Task item:
For this task, output every entry below exactly and omit the pictures.
>>
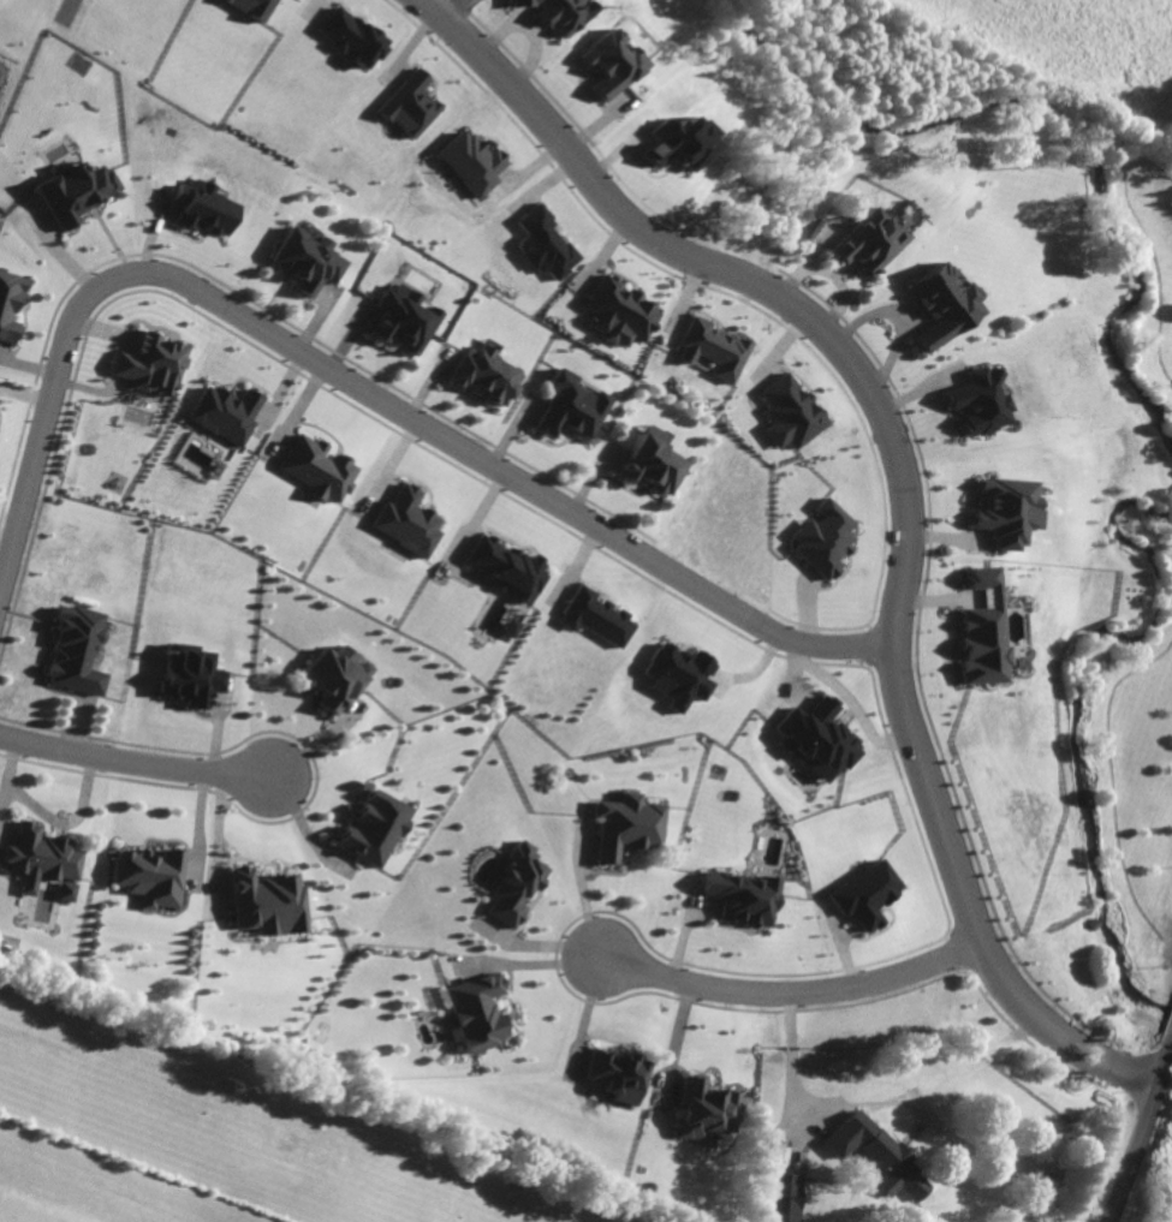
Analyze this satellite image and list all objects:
building: (254, 7)
building: (557, 13)
building: (349, 37)
building: (609, 63)
building: (409, 105)
building: (679, 143)
building: (473, 162)
building: (75, 192)
building: (203, 208)
building: (868, 241)
building: (546, 244)
road: (1162, 251)
building: (305, 260)
road: (1158, 269)
building: (10, 303)
building: (941, 305)
building: (620, 312)
building: (403, 319)
building: (715, 350)
building: (150, 364)
building: (485, 375)
road: (352, 383)
building: (978, 401)
building: (569, 407)
building: (226, 413)
building: (791, 413)
road: (888, 423)
building: (651, 462)
building: (321, 469)
building: (1004, 511)
building: (409, 521)
building: (825, 539)
building: (507, 568)
building: (597, 617)
building: (981, 632)
building: (75, 650)
building: (193, 675)
building: (680, 675)
building: (337, 676)
building: (818, 739)
road: (135, 763)
road: (1115, 787)
road: (50, 817)
building: (629, 825)
building: (375, 829)
building: (44, 860)
building: (152, 876)
building: (515, 884)
building: (868, 894)
building: (745, 896)
building: (270, 902)
road: (797, 995)
building: (477, 1012)
road: (1104, 1053)
road: (795, 1062)
road: (1094, 1070)
building: (620, 1075)
building: (708, 1109)
road: (1139, 1137)
building: (879, 1154)
building: (786, 1197)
<<
Answer section:
Analyze this satellite image and list all objects:
building: (254, 7)
building: (557, 13)
building: (349, 37)
building: (609, 63)
building: (409, 105)
building: (679, 143)
building: (473, 162)
building: (75, 192)
building: (203, 208)
building: (868, 241)
building: (546, 244)
road: (1162, 251)
building: (305, 260)
road: (1158, 269)
building: (10, 303)
building: (941, 305)
building: (620, 312)
building: (403, 319)
building: (715, 350)
building: (150, 364)
building: (485, 375)
road: (352, 383)
building: (978, 401)
building: (569, 407)
building: (226, 413)
building: (791, 413)
road: (888, 423)
building: (651, 462)
building: (321, 469)
building: (1004, 511)
building: (409, 521)
building: (825, 539)
building: (507, 568)
building: (597, 617)
building: (981, 632)
building: (75, 650)
building: (193, 675)
building: (680, 675)
building: (337, 676)
building: (818, 739)
road: (135, 763)
road: (1115, 787)
road: (50, 817)
building: (629, 825)
building: (375, 829)
building: (44, 860)
building: (152, 876)
building: (515, 884)
building: (868, 894)
building: (745, 896)
building: (270, 902)
road: (797, 995)
building: (477, 1012)
road: (1104, 1053)
road: (795, 1062)
road: (1094, 1070)
building: (620, 1075)
building: (708, 1109)
road: (1139, 1137)
building: (879, 1154)
building: (786, 1197)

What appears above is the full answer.